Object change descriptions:
┄┄┄┄┄┄┄┄┄┄┄┄┄┄┄┄┄┄┄┄
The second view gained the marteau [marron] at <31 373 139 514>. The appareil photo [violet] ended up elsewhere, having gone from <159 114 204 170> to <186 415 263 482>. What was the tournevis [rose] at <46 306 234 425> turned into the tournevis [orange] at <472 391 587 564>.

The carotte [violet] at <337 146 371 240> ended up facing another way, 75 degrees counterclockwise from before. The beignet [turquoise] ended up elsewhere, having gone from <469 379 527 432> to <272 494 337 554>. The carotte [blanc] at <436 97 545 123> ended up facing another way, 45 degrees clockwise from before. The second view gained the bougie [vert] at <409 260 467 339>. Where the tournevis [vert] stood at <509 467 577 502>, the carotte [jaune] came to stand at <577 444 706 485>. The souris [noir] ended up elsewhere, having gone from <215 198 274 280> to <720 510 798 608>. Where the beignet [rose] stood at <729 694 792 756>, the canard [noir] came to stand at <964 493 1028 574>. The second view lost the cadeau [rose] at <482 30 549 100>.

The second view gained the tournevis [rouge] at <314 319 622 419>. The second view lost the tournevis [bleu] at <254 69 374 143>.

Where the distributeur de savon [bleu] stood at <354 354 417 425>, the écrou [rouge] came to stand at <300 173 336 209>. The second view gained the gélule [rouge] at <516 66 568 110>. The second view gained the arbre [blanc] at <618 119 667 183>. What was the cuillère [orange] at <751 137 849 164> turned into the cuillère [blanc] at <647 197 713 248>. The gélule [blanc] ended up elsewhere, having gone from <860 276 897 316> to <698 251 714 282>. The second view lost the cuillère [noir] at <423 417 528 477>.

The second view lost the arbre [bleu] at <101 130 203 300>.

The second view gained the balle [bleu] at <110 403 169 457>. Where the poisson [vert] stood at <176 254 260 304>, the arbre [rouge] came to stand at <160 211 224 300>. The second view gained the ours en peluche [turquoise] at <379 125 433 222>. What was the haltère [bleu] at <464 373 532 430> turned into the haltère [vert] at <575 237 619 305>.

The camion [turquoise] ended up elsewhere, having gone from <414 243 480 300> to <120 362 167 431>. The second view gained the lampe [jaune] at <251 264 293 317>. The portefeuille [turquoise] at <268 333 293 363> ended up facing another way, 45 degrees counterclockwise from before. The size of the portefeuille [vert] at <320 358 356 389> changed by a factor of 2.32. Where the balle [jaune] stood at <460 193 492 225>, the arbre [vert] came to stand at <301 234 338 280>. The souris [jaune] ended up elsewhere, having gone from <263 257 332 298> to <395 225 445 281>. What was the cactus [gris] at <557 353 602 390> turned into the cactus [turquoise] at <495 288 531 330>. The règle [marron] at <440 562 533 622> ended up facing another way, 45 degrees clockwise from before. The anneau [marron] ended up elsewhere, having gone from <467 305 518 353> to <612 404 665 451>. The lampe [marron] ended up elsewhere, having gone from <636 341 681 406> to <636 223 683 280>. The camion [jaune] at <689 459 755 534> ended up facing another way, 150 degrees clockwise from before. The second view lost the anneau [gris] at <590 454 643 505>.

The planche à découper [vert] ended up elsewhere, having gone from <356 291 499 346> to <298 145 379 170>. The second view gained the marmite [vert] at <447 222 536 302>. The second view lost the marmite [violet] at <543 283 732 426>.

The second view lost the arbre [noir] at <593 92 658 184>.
┄┄┄┄┄┄┄┄┄┄┄┄┄┄┄┄┄┄┄┄
• What you will do:
Please return the lines above that run from the line containing "Where the distributeur" to the line containing "The second view gained the balle", inclusive, exactly and with no other lines.

• Task answer:
Where the distributeur de savon [bleu] stood at <354 354 417 425>, the écrou [rouge] came to stand at <300 173 336 209>. The second view gained the gélule [rouge] at <516 66 568 110>. The second view gained the arbre [blanc] at <618 119 667 183>. What was the cuillère [orange] at <751 137 849 164> turned into the cuillère [blanc] at <647 197 713 248>. The gélule [blanc] ended up elsewhere, having gone from <860 276 897 316> to <698 251 714 282>. The second view lost the cuillère [noir] at <423 417 528 477>.

The second view lost the arbre [bleu] at <101 130 203 300>.

The second view gained the balle [bleu] at <110 403 169 457>. Where the poisson [vert] stood at <176 254 260 304>, the arbre [rouge] came to stand at <160 211 224 300>. The second view gained the ours en peluche [turquoise] at <379 125 433 222>. What was the haltère [bleu] at <464 373 532 430> turned into the haltère [vert] at <575 237 619 305>.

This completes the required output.